EXERCISE: Output the full listing below exactly; the images stay out.

THE DATA:
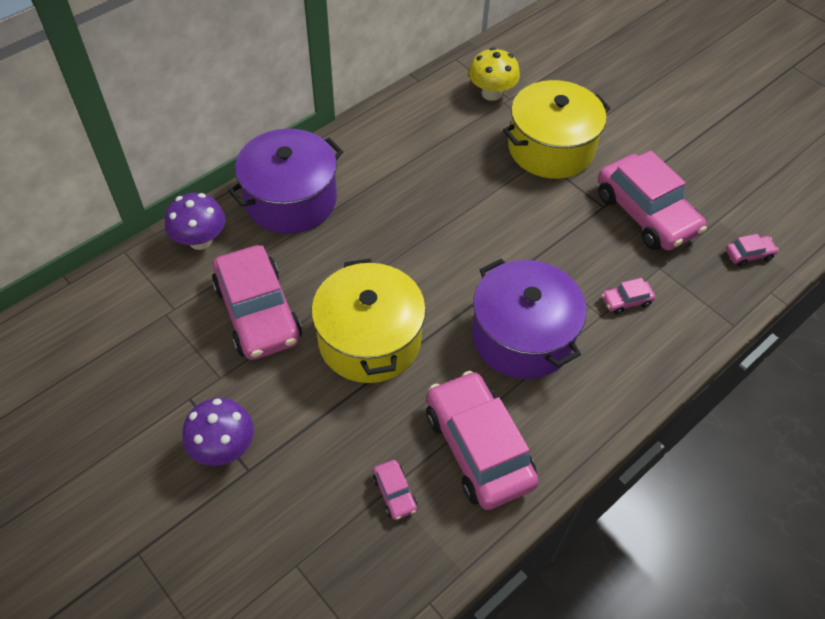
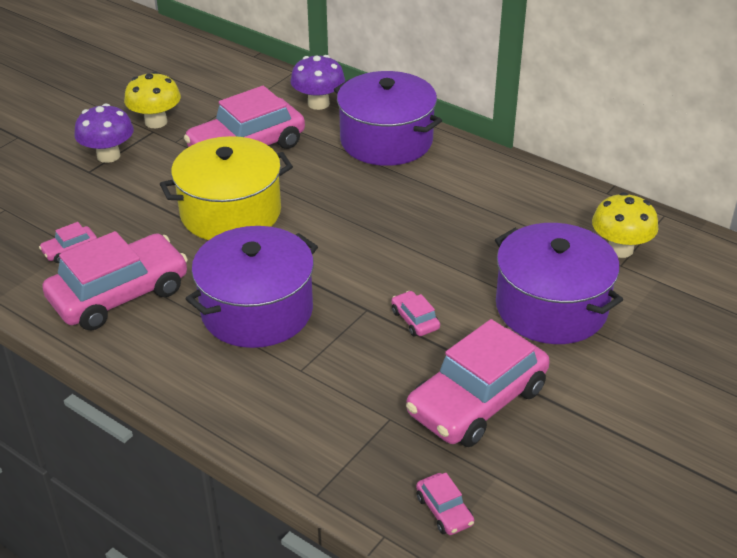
camera: 80 degrees right, 15 degrees down
(171, 394) = (156, 122): none -> yellow mushroom
(550, 148) = (551, 307): yellow pot -> purple pot
(626, 301) = (327, 390): pink car -> pink car (415, 320)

FINISHED TASK:
camera: 80 degrees right, 15 degrees down
(171, 394) = (156, 122): none -> yellow mushroom
(550, 148) = (551, 307): yellow pot -> purple pot
(626, 301) = (327, 390): pink car -> pink car (415, 320)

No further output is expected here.